▶ **Assignment**:
Write out the records beneath this line exactly as they appear, minus any images.

■ ■ ■ ■ ■

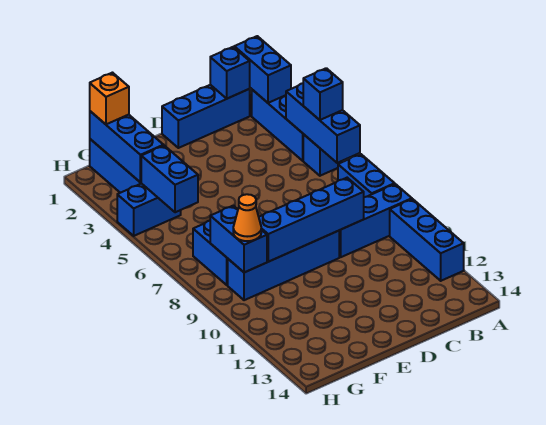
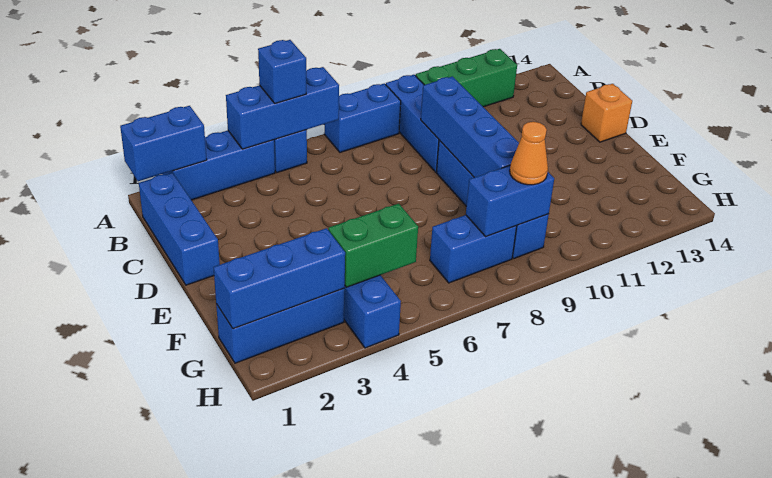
blue 1x3 brick [390,199,464,281] -> green 1x3 brick [415,49,517,107]
blue 1x1 brick [210,47,250,99] -> none
orange 1x1 brick [90,73,129,124] -> orange 1x1 brick moved to [581,84,632,142]
blue 1x2 brick [141,146,198,212] -> green 1x2 brick [328,204,418,287]

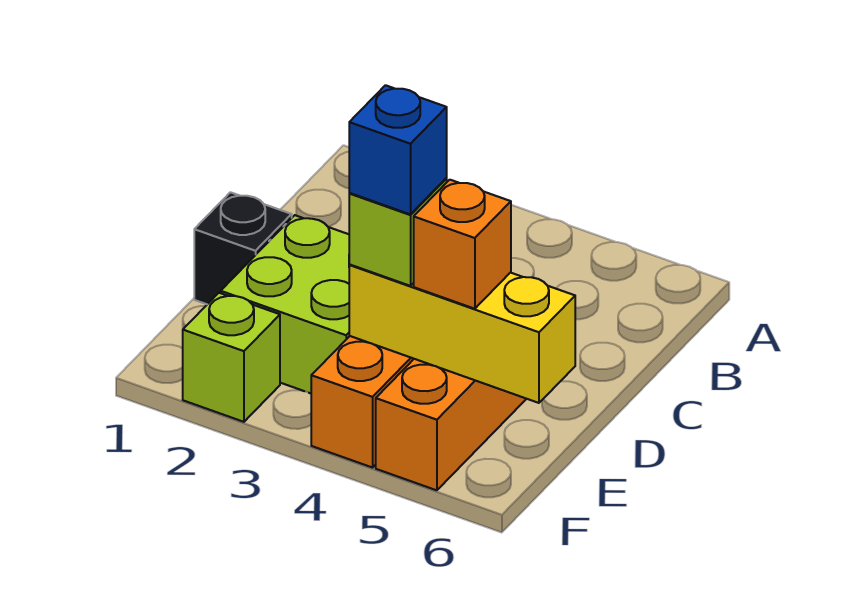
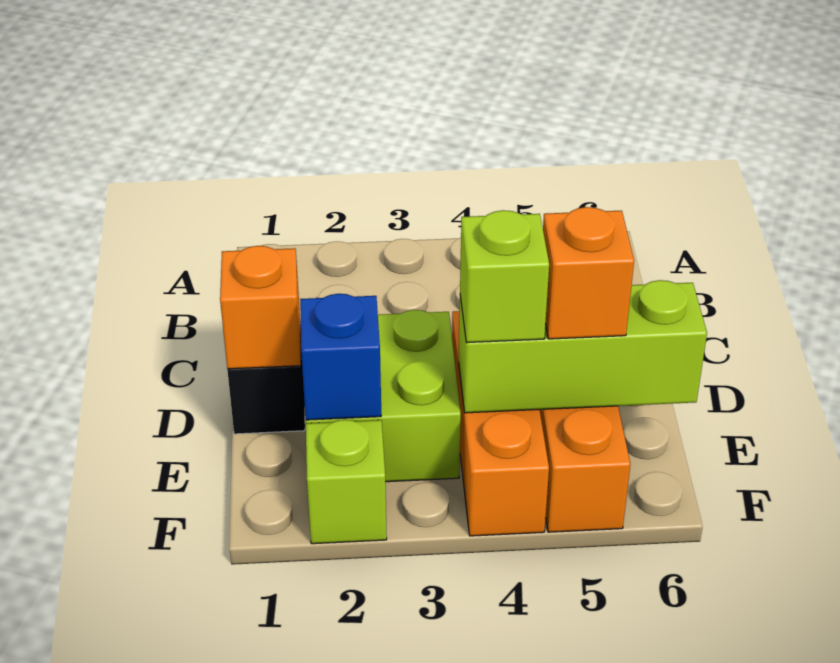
none -> orange 1x1 brick [220,246,301,369]
yellow 1x3 brick [349,265,575,403] -> lime 1x3 brick [459,280,707,413]
blue 1x1 brick [349,85,447,214] -> blue 1x1 brick moved to [300,294,381,420]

■ ■ ■ ■ ■

▶ **Solved exercise**:
blue 1x3 brick [390,199,464,281] -> green 1x3 brick [415,49,517,107]
blue 1x1 brick [210,47,250,99] -> none
orange 1x1 brick [90,73,129,124] -> orange 1x1 brick moved to [581,84,632,142]
blue 1x2 brick [141,146,198,212] -> green 1x2 brick [328,204,418,287]

none -> orange 1x1 brick [220,246,301,369]
yellow 1x3 brick [349,265,575,403] -> lime 1x3 brick [459,280,707,413]
blue 1x1 brick [349,85,447,214] -> blue 1x1 brick moved to [300,294,381,420]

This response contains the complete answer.